#### [EXERCISE AIM]
With every picture left out, give the data below back exactly.

#### [DATA RECORDS]
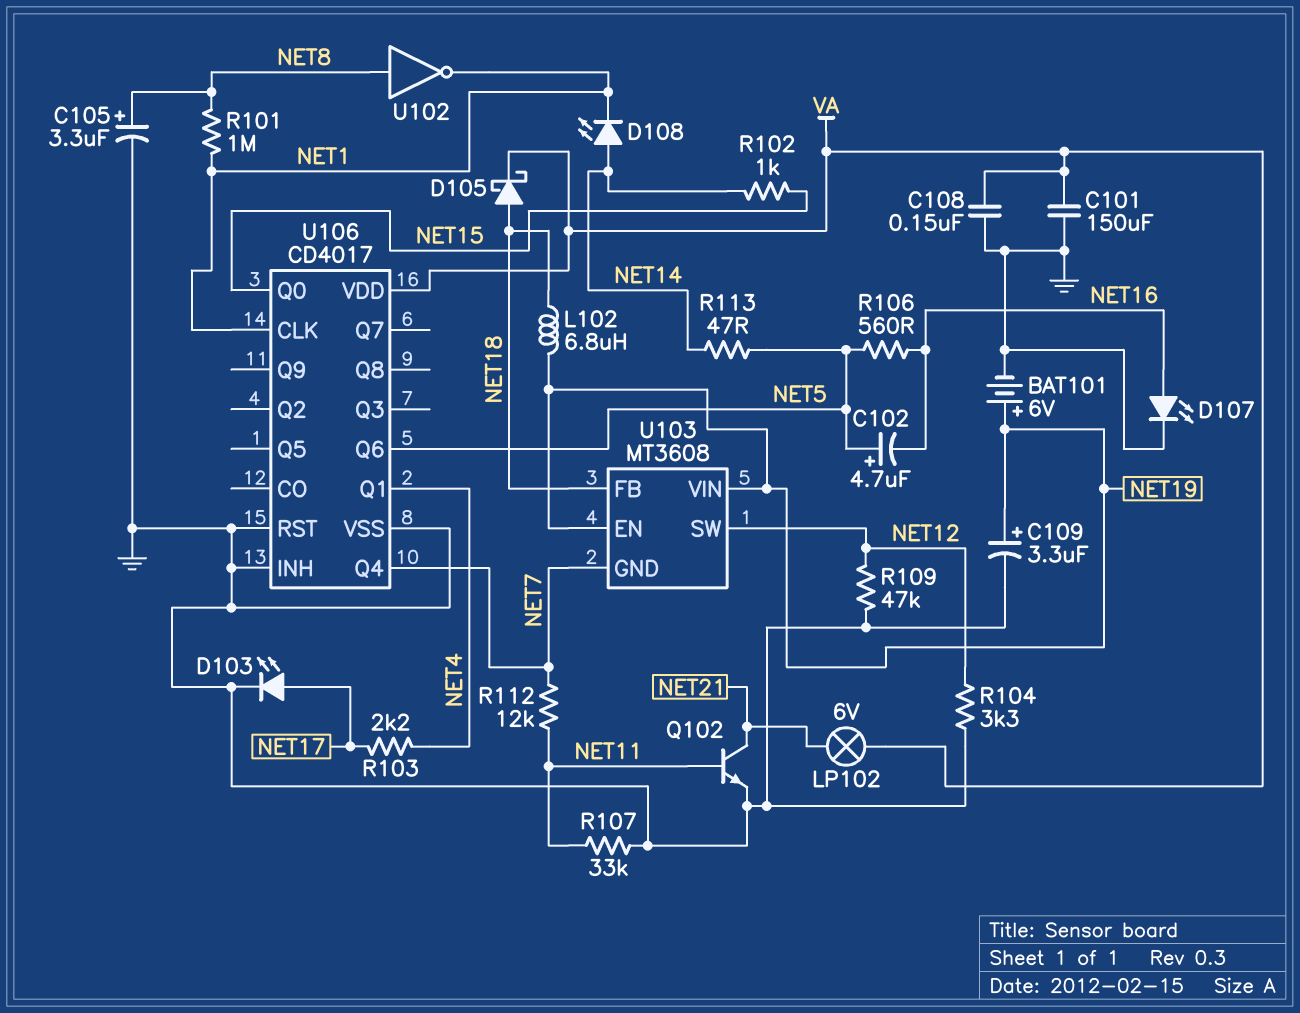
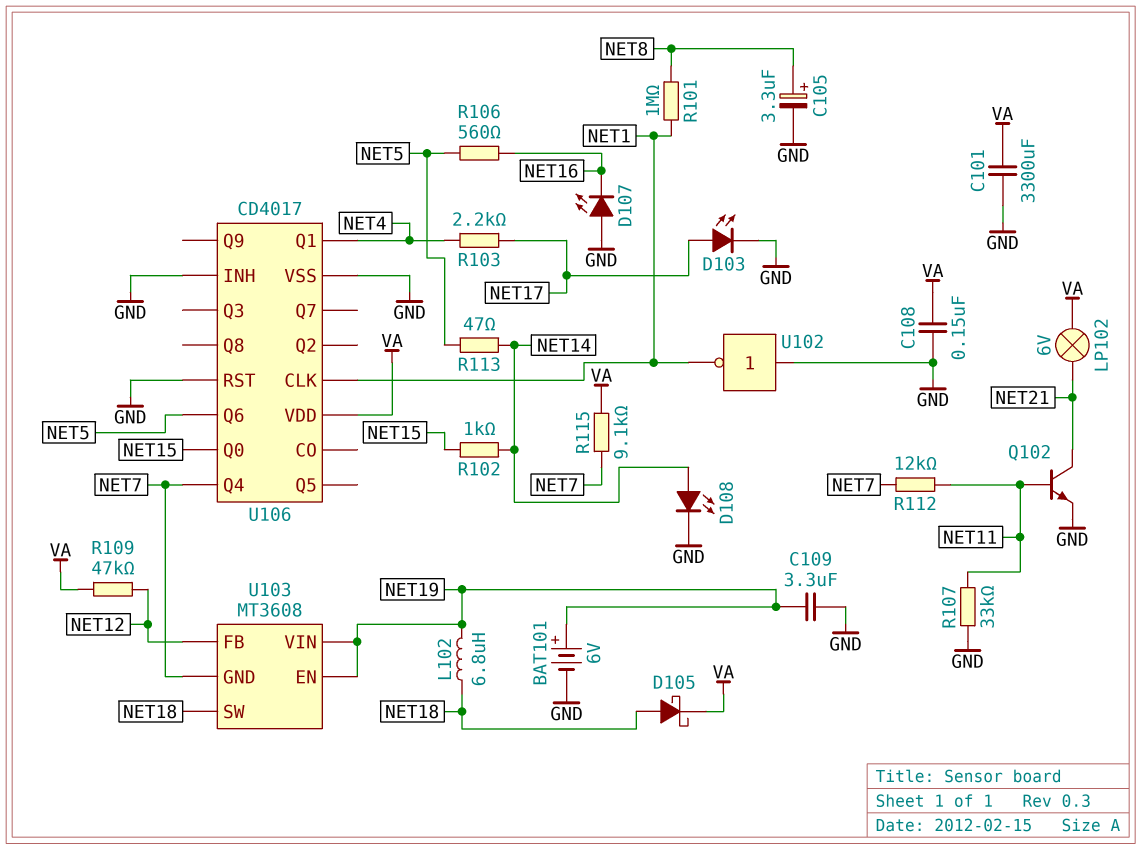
C101: 150uF (GND, VA) -> 3300uF (GND, VA)
C102: 4.7uF (plus NET5, minus NET16) -> none
C109: 3.3uF (plus NET19, minus GND) -> 3.3uF (GND, NET19)
D107: LED (A NET16, K GND) -> LED (A GND, K NET16)
D108: LED (A NET14, K NET1) -> LED (A NET14, K GND)
R104: 3.3k (GND, NET12) -> none
R109: 47k (GND, NET12) -> 47k (NET12, VA)
R115: none -> 9.1k (NET7, VA)
U102: NOT (in NET8, out NET1) -> NOT (in GND, out NET1)
U103 pin FB: NET18 -> NET12
U103 pin SW: NET12 -> NET18

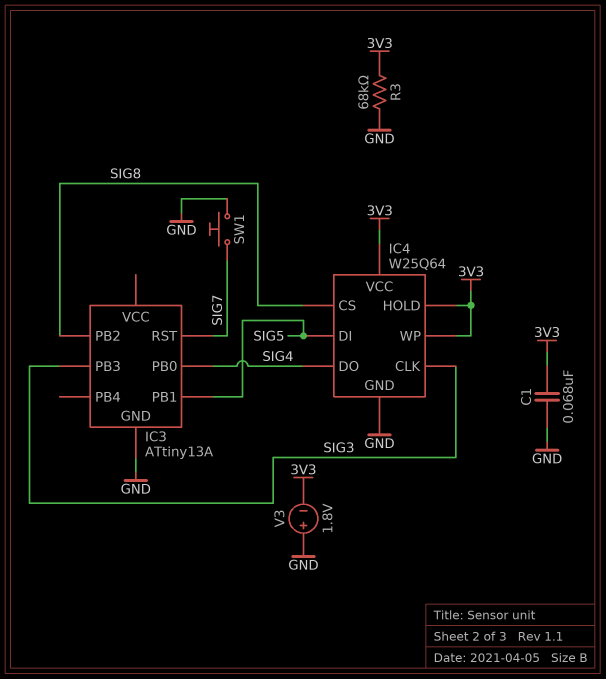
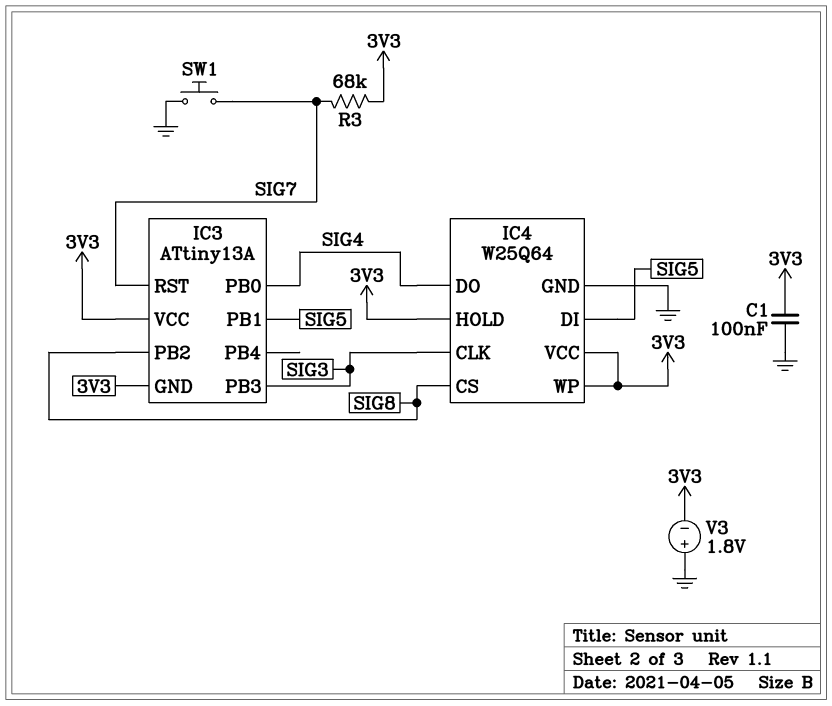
C1: 68nF (3V3, GND) -> 100nF (3V3, GND)
IC3 pin GND: GND -> 3V3
IC3 pin VCC: none -> 3V3
R3: 68k (3V3, GND) -> 68k (3V3, SIG7)

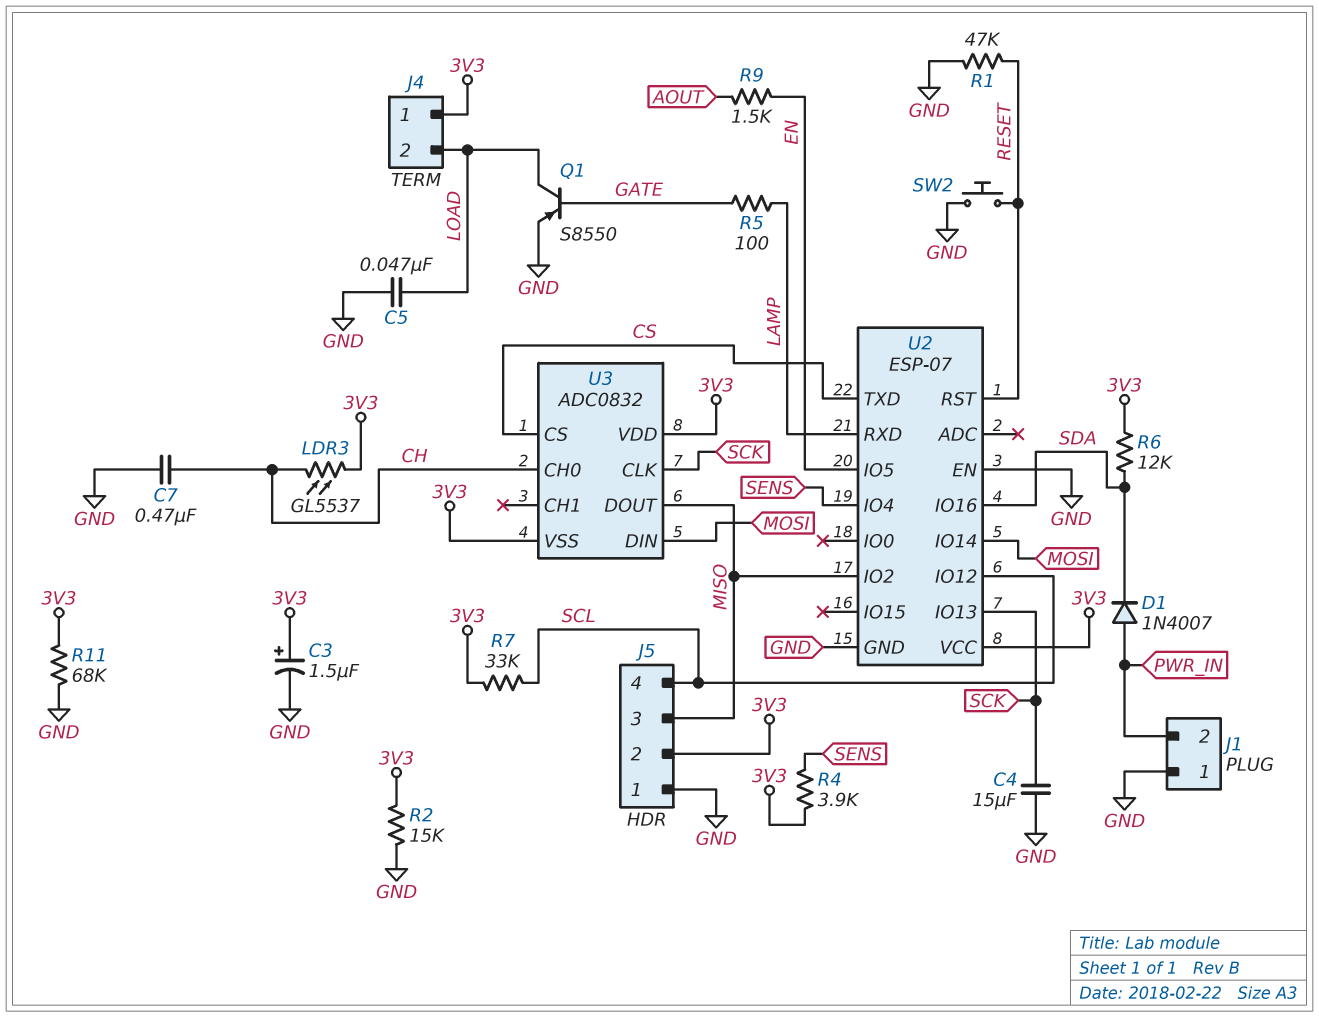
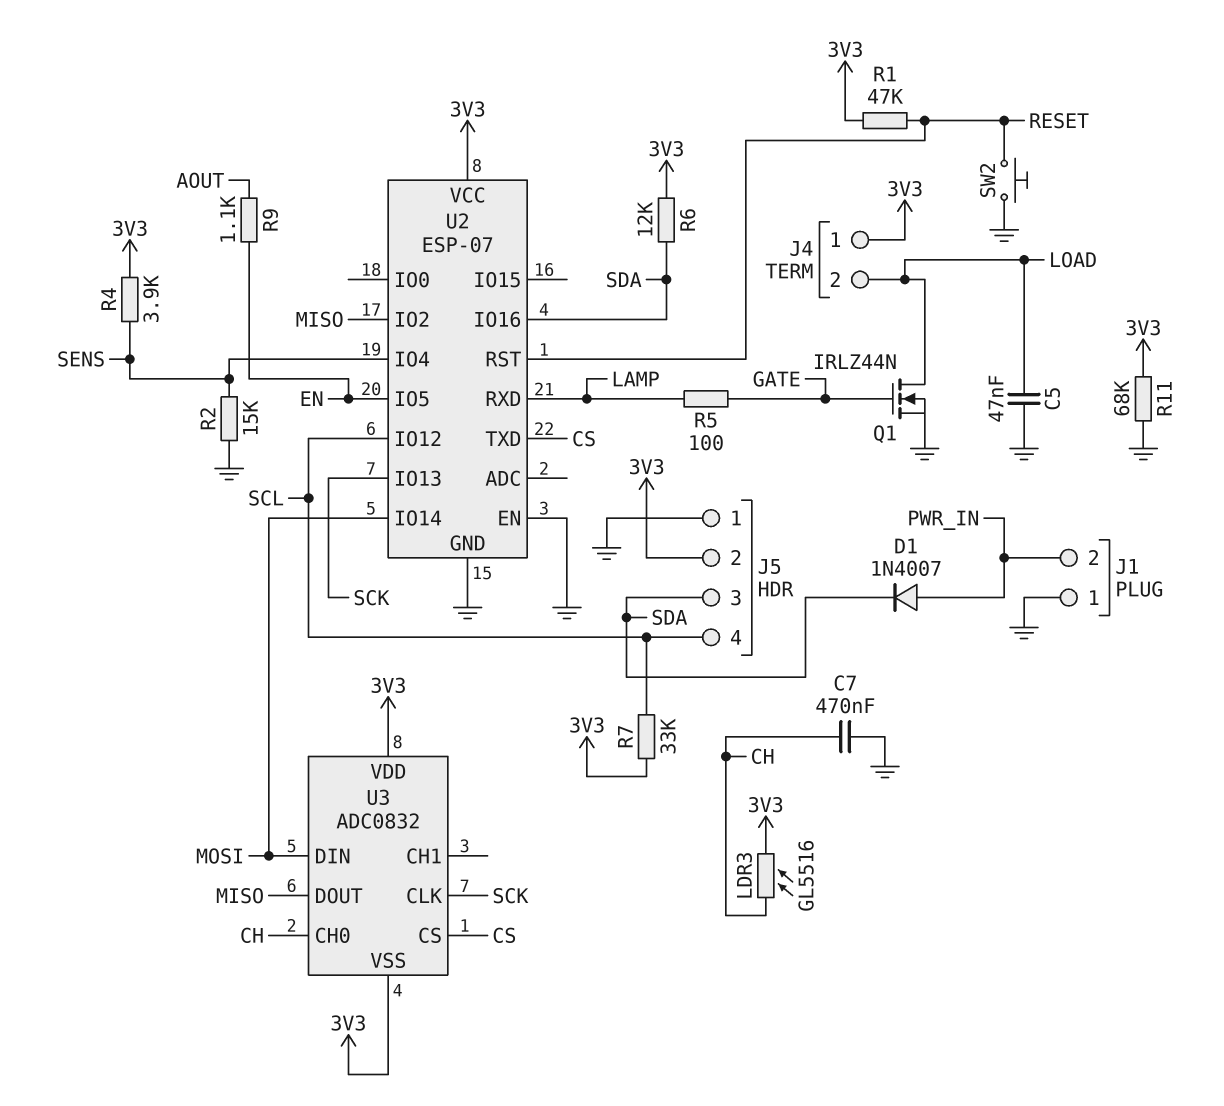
C3: 1.5uF (plus 3V3, minus GND) -> none
C4: 15uF (GND, SCK) -> none
J5 pin 3: MISO -> SDA
LDR3: GL5537 (3V3, CH) -> GL5516 (3V3, CH)
Q1: PNP S8550 (B GATE, C LOAD, E GND) -> NMOS IRLZ44N (G GATE, D LOAD, S GND)
R1: 47k (GND, RESET) -> 47k (3V3, RESET)
R2: 15k (3V3, GND) -> 15k (GND, SENS)
R9: 1.5k (AOUT, EN) -> 1.1k (AOUT, EN)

#### [SOLUTION BELOW]
C101: 150uF (GND, VA) -> 3300uF (GND, VA)
C102: 4.7uF (plus NET5, minus NET16) -> none
C109: 3.3uF (plus NET19, minus GND) -> 3.3uF (GND, NET19)
D107: LED (A NET16, K GND) -> LED (A GND, K NET16)
D108: LED (A NET14, K NET1) -> LED (A NET14, K GND)
R104: 3.3k (GND, NET12) -> none
R109: 47k (GND, NET12) -> 47k (NET12, VA)
R115: none -> 9.1k (NET7, VA)
U102: NOT (in NET8, out NET1) -> NOT (in GND, out NET1)
U103 pin FB: NET18 -> NET12
U103 pin SW: NET12 -> NET18

C1: 68nF (3V3, GND) -> 100nF (3V3, GND)
IC3 pin GND: GND -> 3V3
IC3 pin VCC: none -> 3V3
R3: 68k (3V3, GND) -> 68k (3V3, SIG7)

C3: 1.5uF (plus 3V3, minus GND) -> none
C4: 15uF (GND, SCK) -> none
J5 pin 3: MISO -> SDA
LDR3: GL5537 (3V3, CH) -> GL5516 (3V3, CH)
Q1: PNP S8550 (B GATE, C LOAD, E GND) -> NMOS IRLZ44N (G GATE, D LOAD, S GND)
R1: 47k (GND, RESET) -> 47k (3V3, RESET)
R2: 15k (3V3, GND) -> 15k (GND, SENS)
R9: 1.5k (AOUT, EN) -> 1.1k (AOUT, EN)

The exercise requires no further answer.